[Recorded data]
Segment Open
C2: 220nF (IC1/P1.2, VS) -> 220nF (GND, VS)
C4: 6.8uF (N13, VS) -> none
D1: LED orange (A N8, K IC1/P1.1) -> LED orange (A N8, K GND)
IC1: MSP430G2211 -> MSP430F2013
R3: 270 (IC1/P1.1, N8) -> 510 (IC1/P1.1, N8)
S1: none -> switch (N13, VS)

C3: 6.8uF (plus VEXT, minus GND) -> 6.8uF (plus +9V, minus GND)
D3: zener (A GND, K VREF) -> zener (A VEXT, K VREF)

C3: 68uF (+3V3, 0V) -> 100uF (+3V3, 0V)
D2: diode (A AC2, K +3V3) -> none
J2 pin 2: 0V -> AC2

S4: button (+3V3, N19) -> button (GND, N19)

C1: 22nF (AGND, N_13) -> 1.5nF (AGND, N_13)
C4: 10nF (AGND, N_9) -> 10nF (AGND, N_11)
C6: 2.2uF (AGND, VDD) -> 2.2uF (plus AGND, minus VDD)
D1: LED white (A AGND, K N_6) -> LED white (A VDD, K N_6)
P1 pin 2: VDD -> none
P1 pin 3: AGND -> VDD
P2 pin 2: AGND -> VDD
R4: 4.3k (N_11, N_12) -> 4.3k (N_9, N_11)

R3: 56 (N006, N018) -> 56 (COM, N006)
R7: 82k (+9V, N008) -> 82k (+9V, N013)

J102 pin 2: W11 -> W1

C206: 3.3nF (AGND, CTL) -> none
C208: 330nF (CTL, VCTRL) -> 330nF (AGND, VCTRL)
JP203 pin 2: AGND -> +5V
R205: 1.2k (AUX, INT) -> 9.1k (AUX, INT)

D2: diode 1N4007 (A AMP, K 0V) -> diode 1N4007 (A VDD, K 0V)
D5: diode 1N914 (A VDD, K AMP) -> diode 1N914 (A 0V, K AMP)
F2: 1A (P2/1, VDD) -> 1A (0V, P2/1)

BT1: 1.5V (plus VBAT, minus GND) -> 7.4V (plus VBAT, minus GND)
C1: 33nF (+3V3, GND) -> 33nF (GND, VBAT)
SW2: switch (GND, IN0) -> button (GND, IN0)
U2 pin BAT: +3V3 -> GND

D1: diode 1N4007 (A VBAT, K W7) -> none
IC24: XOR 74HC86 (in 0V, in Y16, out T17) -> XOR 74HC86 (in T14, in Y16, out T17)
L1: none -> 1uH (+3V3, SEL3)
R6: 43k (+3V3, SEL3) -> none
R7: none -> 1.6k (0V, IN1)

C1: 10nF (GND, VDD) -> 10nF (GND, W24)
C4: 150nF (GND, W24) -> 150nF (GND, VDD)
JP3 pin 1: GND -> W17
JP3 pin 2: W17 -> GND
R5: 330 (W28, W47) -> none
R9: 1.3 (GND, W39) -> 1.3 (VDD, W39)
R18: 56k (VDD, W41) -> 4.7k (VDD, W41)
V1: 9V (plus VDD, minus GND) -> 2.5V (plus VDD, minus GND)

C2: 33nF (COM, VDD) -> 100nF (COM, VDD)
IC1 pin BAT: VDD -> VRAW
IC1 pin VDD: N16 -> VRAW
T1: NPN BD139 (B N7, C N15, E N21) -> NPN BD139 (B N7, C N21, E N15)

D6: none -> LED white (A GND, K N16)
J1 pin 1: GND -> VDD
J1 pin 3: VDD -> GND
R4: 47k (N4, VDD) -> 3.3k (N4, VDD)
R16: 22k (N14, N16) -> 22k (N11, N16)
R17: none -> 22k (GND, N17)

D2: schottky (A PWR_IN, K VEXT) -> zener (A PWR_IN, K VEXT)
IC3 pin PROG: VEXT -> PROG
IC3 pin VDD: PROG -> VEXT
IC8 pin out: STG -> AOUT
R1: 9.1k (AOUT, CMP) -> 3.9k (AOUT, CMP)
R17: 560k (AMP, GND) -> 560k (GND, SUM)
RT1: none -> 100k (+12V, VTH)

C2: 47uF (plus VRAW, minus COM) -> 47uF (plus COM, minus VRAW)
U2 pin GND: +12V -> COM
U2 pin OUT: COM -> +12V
Segment Closed
** What you have to do **
Once you have read the entries above, state how many of their lines include "button", giving the number alone.

** Answer to the problem **
2